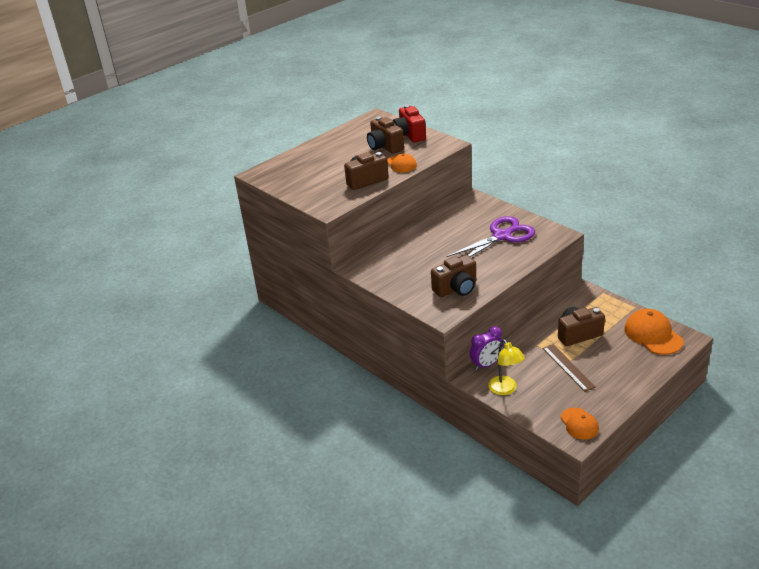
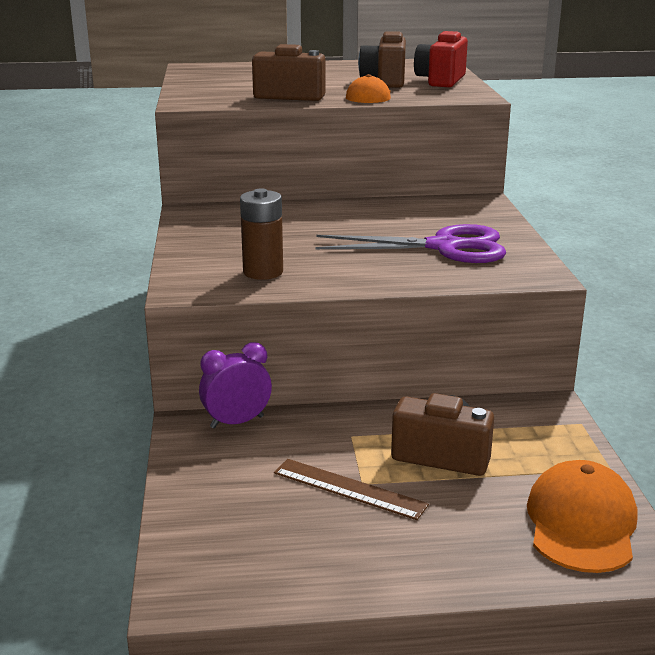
camera: 35 degrees right, 10 degrees down
brown camera [431,255,476,297] -> brown battery [240,188,283,280]
purple clock [470,326,504,370] -> purple clock turned 150 degrees clockwise [199,342,272,428]
yellow lamp [488,339,525,395] -> none
brown ruler [543,344,596,392] -> brown ruler turned 75 degrees counterclockwise [274,459,429,520]
orange cap [560,408,599,440] -> none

+ + +

## Exercise aim
Leave out the pictures and return every record word for word.

## Exercise response
camera: 35 degrees right, 10 degrees down
brown camera [431,255,476,297] -> brown battery [240,188,283,280]
purple clock [470,326,504,370] -> purple clock turned 150 degrees clockwise [199,342,272,428]
yellow lamp [488,339,525,395] -> none
brown ruler [543,344,596,392] -> brown ruler turned 75 degrees counterclockwise [274,459,429,520]
orange cap [560,408,599,440] -> none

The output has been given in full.